**SOURCE MATERIAL:**
+ + +
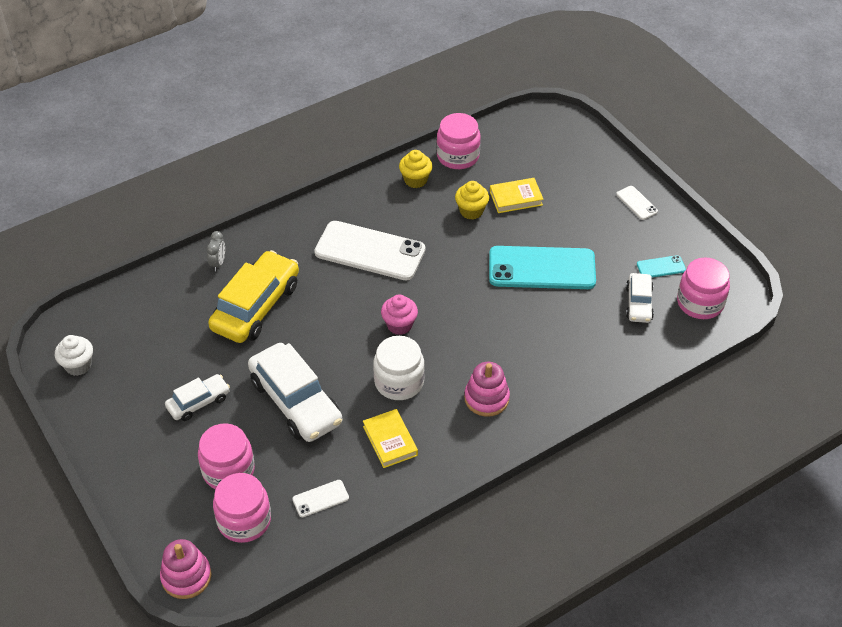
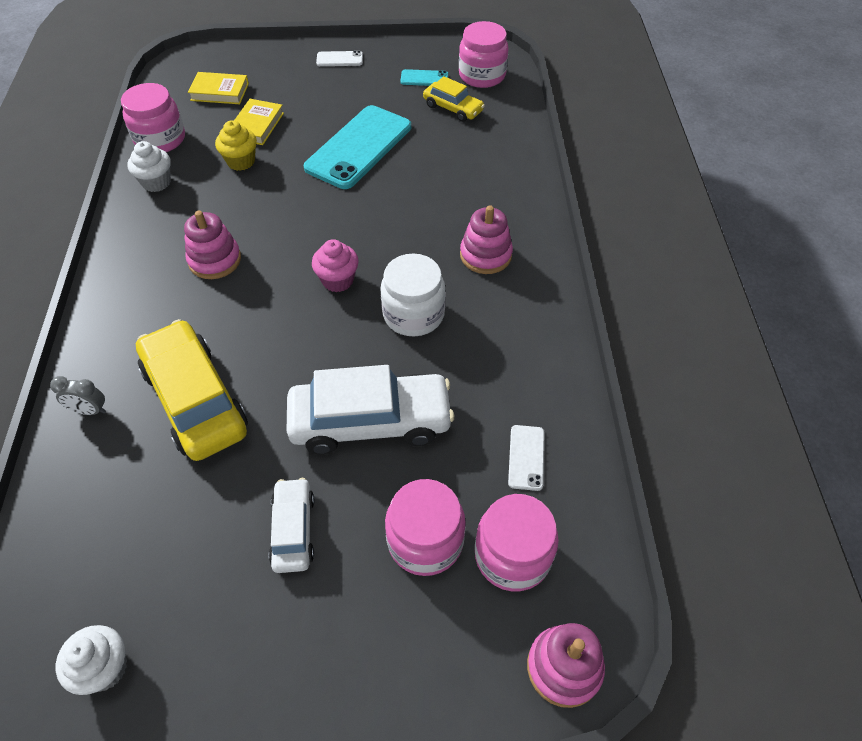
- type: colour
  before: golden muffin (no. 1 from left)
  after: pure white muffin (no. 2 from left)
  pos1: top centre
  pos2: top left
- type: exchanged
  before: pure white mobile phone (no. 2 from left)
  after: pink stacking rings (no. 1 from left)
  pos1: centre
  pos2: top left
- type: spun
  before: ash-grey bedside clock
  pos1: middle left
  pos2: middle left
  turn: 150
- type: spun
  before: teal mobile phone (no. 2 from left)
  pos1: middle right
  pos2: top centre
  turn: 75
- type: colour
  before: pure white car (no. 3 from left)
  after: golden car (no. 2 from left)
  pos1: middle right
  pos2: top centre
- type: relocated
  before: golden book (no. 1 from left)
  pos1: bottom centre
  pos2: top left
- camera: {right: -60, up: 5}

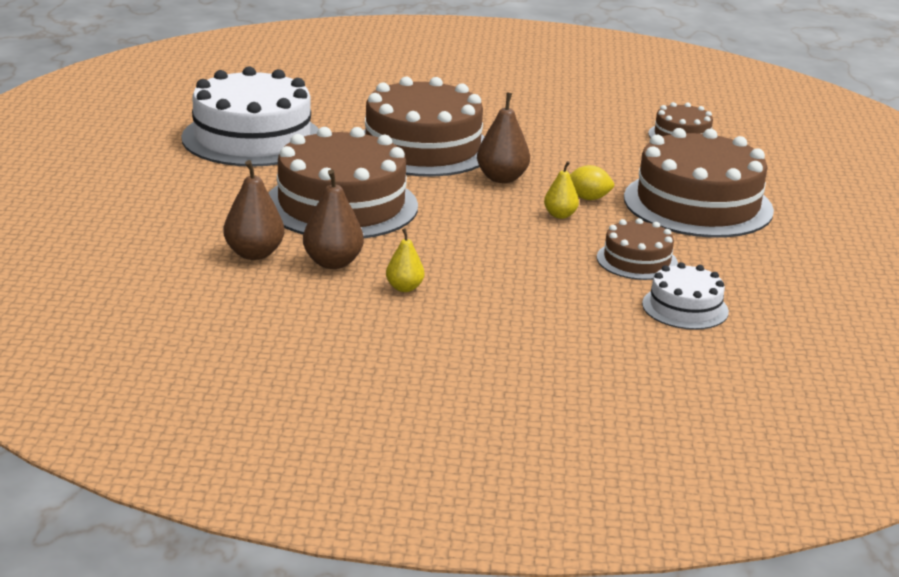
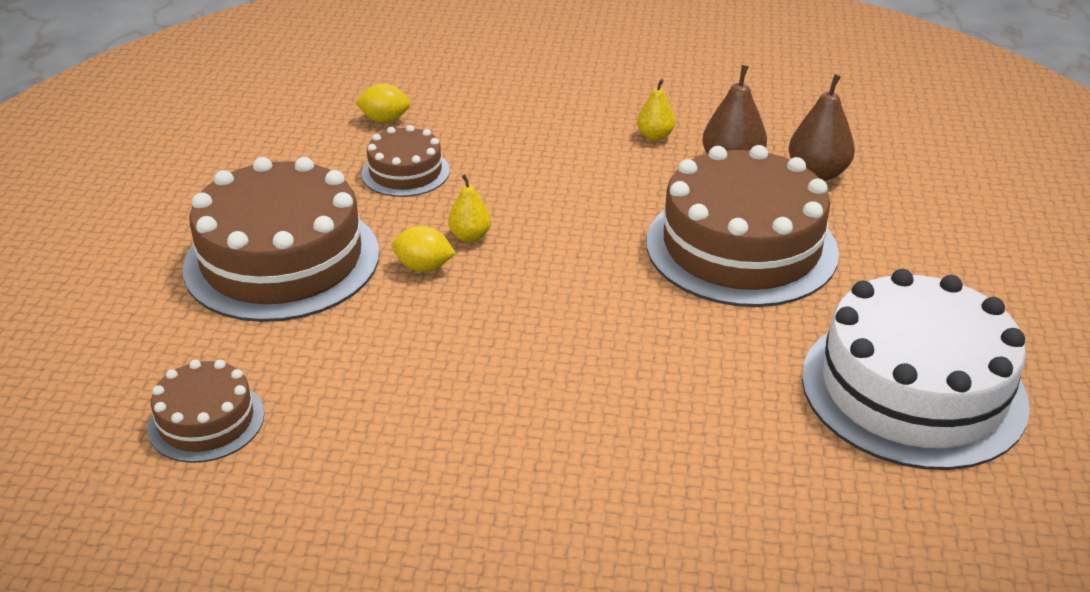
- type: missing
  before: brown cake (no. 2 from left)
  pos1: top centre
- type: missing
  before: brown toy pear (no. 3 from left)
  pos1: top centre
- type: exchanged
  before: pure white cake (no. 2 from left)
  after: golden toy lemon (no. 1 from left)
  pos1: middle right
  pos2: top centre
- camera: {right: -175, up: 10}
+ + +
**WHAT TO PRODUCE:**
Would you write each entry out again exactly, omitting the images?

**SOLUTION FOR THIS PROBLEM:**
- type: colour
  before: golden muffin (no. 1 from left)
  after: pure white muffin (no. 2 from left)
  pos1: top centre
  pos2: top left
- type: exchanged
  before: pure white mobile phone (no. 2 from left)
  after: pink stacking rings (no. 1 from left)
  pos1: centre
  pos2: top left
- type: spun
  before: ash-grey bedside clock
  pos1: middle left
  pos2: middle left
  turn: 150
- type: spun
  before: teal mobile phone (no. 2 from left)
  pos1: middle right
  pos2: top centre
  turn: 75
- type: colour
  before: pure white car (no. 3 from left)
  after: golden car (no. 2 from left)
  pos1: middle right
  pos2: top centre
- type: relocated
  before: golden book (no. 1 from left)
  pos1: bottom centre
  pos2: top left
- camera: {right: -60, up: 5}

- type: missing
  before: brown cake (no. 2 from left)
  pos1: top centre
- type: missing
  before: brown toy pear (no. 3 from left)
  pos1: top centre
- type: exchanged
  before: pure white cake (no. 2 from left)
  after: golden toy lemon (no. 1 from left)
  pos1: middle right
  pos2: top centre
- camera: {right: -175, up: 10}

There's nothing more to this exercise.